---------- DATA SUPPLIED ----------

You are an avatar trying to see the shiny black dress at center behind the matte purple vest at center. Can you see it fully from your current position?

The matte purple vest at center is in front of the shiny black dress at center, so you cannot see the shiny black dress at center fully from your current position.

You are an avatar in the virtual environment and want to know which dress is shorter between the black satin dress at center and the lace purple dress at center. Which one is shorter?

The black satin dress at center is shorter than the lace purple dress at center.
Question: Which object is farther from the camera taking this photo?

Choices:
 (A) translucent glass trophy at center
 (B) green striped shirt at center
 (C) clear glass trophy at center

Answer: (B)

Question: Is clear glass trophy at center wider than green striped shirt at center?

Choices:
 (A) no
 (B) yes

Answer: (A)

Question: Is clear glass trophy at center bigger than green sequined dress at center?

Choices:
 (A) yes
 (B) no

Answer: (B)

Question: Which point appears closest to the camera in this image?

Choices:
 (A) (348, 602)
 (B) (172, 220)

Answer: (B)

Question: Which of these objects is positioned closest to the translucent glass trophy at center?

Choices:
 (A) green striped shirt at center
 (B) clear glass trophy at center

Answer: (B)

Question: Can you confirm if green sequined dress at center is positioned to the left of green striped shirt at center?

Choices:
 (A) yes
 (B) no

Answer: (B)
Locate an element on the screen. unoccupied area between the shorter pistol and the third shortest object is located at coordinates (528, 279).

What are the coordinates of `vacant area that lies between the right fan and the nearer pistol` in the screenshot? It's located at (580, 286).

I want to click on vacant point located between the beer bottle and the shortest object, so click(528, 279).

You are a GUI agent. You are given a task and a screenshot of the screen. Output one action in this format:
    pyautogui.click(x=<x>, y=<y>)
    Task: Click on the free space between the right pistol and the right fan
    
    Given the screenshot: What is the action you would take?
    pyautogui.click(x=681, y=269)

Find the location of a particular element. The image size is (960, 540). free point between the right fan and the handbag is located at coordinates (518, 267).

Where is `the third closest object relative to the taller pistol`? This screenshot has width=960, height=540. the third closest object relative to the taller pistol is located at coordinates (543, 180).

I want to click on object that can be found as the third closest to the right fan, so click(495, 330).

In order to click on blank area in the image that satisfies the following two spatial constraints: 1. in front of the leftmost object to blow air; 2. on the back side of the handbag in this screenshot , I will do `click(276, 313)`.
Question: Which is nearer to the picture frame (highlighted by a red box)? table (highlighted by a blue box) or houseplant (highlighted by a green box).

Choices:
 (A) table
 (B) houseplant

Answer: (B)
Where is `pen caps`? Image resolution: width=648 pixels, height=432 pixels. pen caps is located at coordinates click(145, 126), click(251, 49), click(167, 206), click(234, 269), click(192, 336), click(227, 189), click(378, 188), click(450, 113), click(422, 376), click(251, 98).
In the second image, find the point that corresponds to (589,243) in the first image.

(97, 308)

----------

> **CHALLENGE**: Reproduce all of the items above, replacing "glass trophy" with "crystal trophy" at every occurrence and leaving everything else unchanged.

> **ANSWER FOR THIS EXERCISE**:
You are an avatar trying to see the shiny black dress at center behind the matte purple vest at center. Can you see it fully from your current position?

The matte purple vest at center is in front of the shiny black dress at center, so you cannot see the shiny black dress at center fully from your current position.

You are an avatar in the virtual environment and want to know which dress is shorter between the black satin dress at center and the lace purple dress at center. Which one is shorter?

The black satin dress at center is shorter than the lace purple dress at center.
Question: Which object is farther from the camera taking this photo?

Choices:
 (A) translucent crystal trophy at center
 (B) green striped shirt at center
 (C) clear crystal trophy at center

Answer: (B)

Question: Is clear crystal trophy at center wider than green striped shirt at center?

Choices:
 (A) no
 (B) yes

Answer: (A)

Question: Is clear crystal trophy at center bigger than green sequined dress at center?

Choices:
 (A) yes
 (B) no

Answer: (B)

Question: Which point appears closest to the camera in this image?

Choices:
 (A) (348, 602)
 (B) (172, 220)

Answer: (B)

Question: Which of these objects is positioned closest to the translucent crystal trophy at center?

Choices:
 (A) green striped shirt at center
 (B) clear crystal trophy at center

Answer: (B)

Question: Can you confirm if green sequined dress at center is positioned to the left of green striped shirt at center?

Choices:
 (A) yes
 (B) no

Answer: (B)
Locate an element on the screen. unoccupied area between the shorter pistol and the third shortest object is located at coordinates (528, 279).

What are the coordinates of `vacant area that lies between the right fan and the nearer pistol` in the screenshot? It's located at (580, 286).

I want to click on vacant point located between the beer bottle and the shortest object, so click(528, 279).

You are a GUI agent. You are given a task and a screenshot of the screen. Output one action in this format:
    pyautogui.click(x=<x>, y=<y>)
    Task: Click on the free space between the right pistol and the right fan
    
    Given the screenshot: What is the action you would take?
    pyautogui.click(x=681, y=269)

Find the location of a particular element. The image size is (960, 540). free point between the right fan and the handbag is located at coordinates (518, 267).

Where is `the third closest object relative to the taller pistol`? This screenshot has width=960, height=540. the third closest object relative to the taller pistol is located at coordinates (543, 180).

I want to click on object that can be found as the third closest to the right fan, so click(495, 330).

In order to click on blank area in the image that satisfies the following two spatial constraints: 1. in front of the leftmost object to blow air; 2. on the back side of the handbag in this screenshot , I will do `click(276, 313)`.
Question: Which is nearer to the picture frame (highlighted by a red box)? table (highlighted by a blue box) or houseplant (highlighted by a green box).

Choices:
 (A) table
 (B) houseplant

Answer: (B)
Where is `pen caps`? Image resolution: width=648 pixels, height=432 pixels. pen caps is located at coordinates click(145, 126), click(251, 49), click(167, 206), click(234, 269), click(192, 336), click(227, 189), click(378, 188), click(450, 113), click(422, 376), click(251, 98).
In the second image, find the point that corresponds to (589,243) in the first image.

(97, 308)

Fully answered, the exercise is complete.